***** EXTRACTED DATA *****
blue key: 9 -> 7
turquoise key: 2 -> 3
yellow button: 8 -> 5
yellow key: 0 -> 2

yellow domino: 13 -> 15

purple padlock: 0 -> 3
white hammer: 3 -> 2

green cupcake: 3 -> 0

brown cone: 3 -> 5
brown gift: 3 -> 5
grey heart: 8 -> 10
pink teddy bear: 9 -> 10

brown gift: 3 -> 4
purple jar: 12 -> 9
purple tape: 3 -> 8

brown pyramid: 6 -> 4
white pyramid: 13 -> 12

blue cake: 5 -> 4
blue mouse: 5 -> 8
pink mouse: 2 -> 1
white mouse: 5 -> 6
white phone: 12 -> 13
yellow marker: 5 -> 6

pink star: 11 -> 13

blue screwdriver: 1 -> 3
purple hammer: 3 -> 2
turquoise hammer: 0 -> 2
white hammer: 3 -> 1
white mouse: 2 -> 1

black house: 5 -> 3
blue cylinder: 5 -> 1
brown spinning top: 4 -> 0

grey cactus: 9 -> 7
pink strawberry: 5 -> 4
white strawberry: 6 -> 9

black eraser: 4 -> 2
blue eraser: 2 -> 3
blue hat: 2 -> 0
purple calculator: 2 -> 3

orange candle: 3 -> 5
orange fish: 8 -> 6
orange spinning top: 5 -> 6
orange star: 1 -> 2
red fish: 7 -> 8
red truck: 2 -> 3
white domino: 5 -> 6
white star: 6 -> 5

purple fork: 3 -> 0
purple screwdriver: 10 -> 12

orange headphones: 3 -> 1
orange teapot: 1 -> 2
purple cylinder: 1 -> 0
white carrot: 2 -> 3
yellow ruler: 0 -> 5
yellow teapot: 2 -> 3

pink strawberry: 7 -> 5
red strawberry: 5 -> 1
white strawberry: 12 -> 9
*****
(EXERCISE):
Each line above is to be reproduced exactly.

(EXERCISE SOLUTION):
blue key: 9 -> 7
turquoise key: 2 -> 3
yellow button: 8 -> 5
yellow key: 0 -> 2

yellow domino: 13 -> 15

purple padlock: 0 -> 3
white hammer: 3 -> 2

green cupcake: 3 -> 0

brown cone: 3 -> 5
brown gift: 3 -> 5
grey heart: 8 -> 10
pink teddy bear: 9 -> 10

brown gift: 3 -> 4
purple jar: 12 -> 9
purple tape: 3 -> 8

brown pyramid: 6 -> 4
white pyramid: 13 -> 12

blue cake: 5 -> 4
blue mouse: 5 -> 8
pink mouse: 2 -> 1
white mouse: 5 -> 6
white phone: 12 -> 13
yellow marker: 5 -> 6

pink star: 11 -> 13

blue screwdriver: 1 -> 3
purple hammer: 3 -> 2
turquoise hammer: 0 -> 2
white hammer: 3 -> 1
white mouse: 2 -> 1

black house: 5 -> 3
blue cylinder: 5 -> 1
brown spinning top: 4 -> 0

grey cactus: 9 -> 7
pink strawberry: 5 -> 4
white strawberry: 6 -> 9

black eraser: 4 -> 2
blue eraser: 2 -> 3
blue hat: 2 -> 0
purple calculator: 2 -> 3

orange candle: 3 -> 5
orange fish: 8 -> 6
orange spinning top: 5 -> 6
orange star: 1 -> 2
red fish: 7 -> 8
red truck: 2 -> 3
white domino: 5 -> 6
white star: 6 -> 5

purple fork: 3 -> 0
purple screwdriver: 10 -> 12

orange headphones: 3 -> 1
orange teapot: 1 -> 2
purple cylinder: 1 -> 0
white carrot: 2 -> 3
yellow ruler: 0 -> 5
yellow teapot: 2 -> 3

pink strawberry: 7 -> 5
red strawberry: 5 -> 1
white strawberry: 12 -> 9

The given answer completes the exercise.